*** Opening of Data excerpts ***
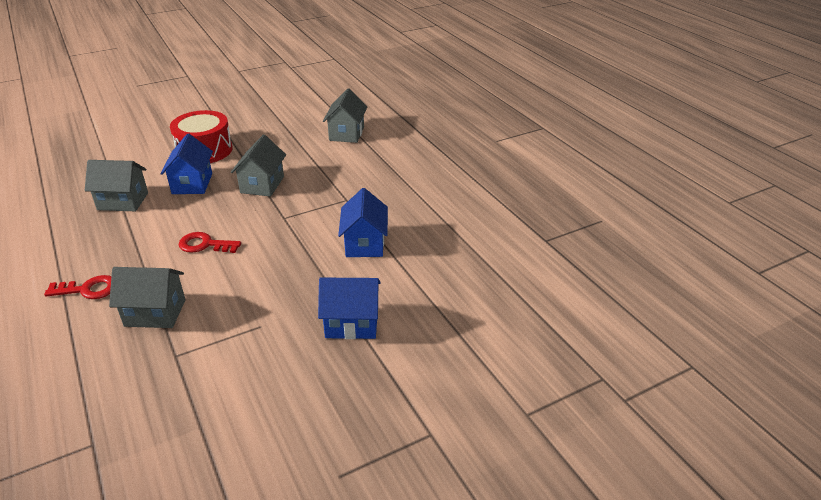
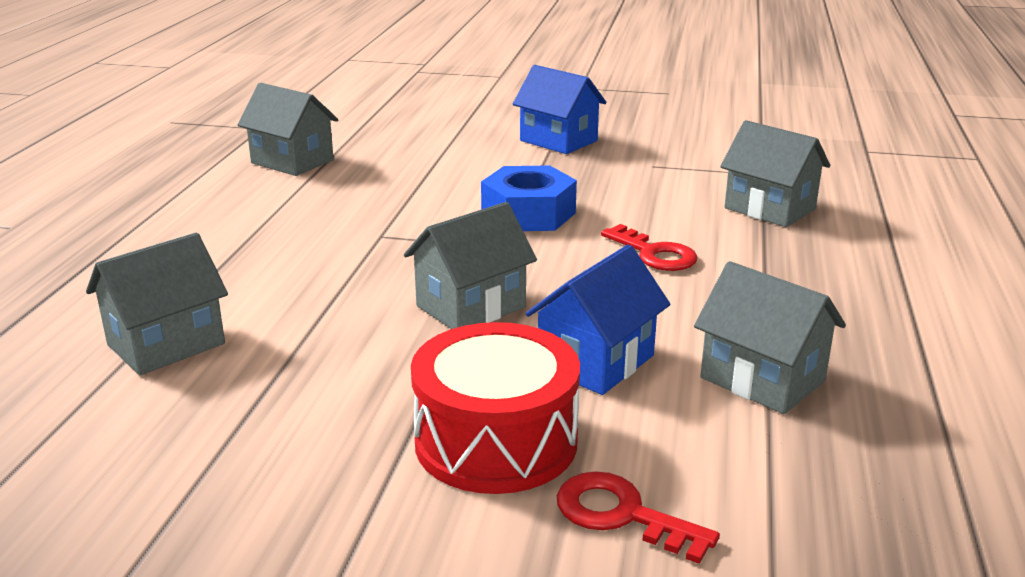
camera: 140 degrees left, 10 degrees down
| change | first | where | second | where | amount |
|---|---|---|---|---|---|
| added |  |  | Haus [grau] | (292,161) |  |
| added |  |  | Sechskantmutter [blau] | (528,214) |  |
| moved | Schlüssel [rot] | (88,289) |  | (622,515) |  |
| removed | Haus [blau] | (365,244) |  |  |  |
*** Close of Data excerpts ***
Your task: Having found the line with "Sechskantmutter [blau] |" in the listing above, transcribe it and every line after it to the end, exactly, with no additions.

Finished task:
| added |  |  | Sechskantmutter [blau] | (528,214) |  |
| moved | Schlüssel [rot] | (88,289) |  | (622,515) |  |
| removed | Haus [blau] | (365,244) |  |  |  |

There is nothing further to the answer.